### Stated exercise
Write out the records again, switching every "black satin suit at center" to "gray wool coat at center" and keeping all else unchanged. Leave the pictures out of your answer.

Entries on spatial positioning
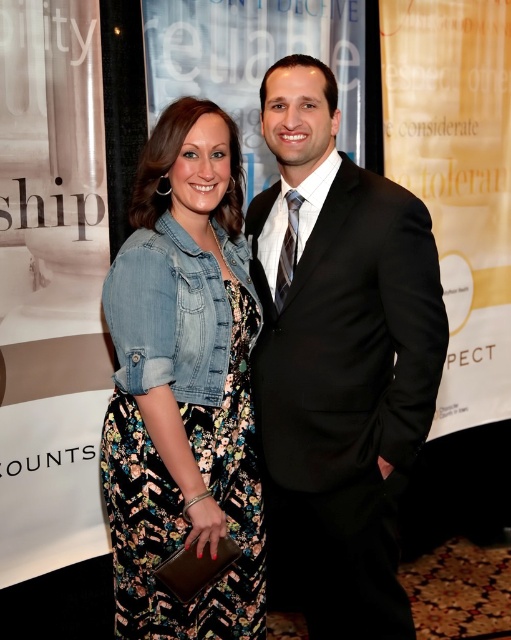
Is black satin suit at center positioned behind denim jacket at center?

Yes, black satin suit at center is further from the viewer.

The height and width of the screenshot is (640, 511). What do you see at coordinates (339, 355) in the screenshot?
I see `black satin suit at center` at bounding box center [339, 355].

Which is behind, point (336, 484) or point (250, 586)?

Positioned behind is point (250, 586).

Where is `black satin suit at center`? black satin suit at center is located at coordinates (339, 355).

### Exercise response
Is gray wool coat at center positioned behind denim jacket at center?

Yes, gray wool coat at center is further from the viewer.

The height and width of the screenshot is (640, 511). What do you see at coordinates (339, 355) in the screenshot?
I see `gray wool coat at center` at bounding box center [339, 355].

Which is behind, point (336, 484) or point (250, 586)?

Positioned behind is point (250, 586).

Where is `gray wool coat at center`? gray wool coat at center is located at coordinates (339, 355).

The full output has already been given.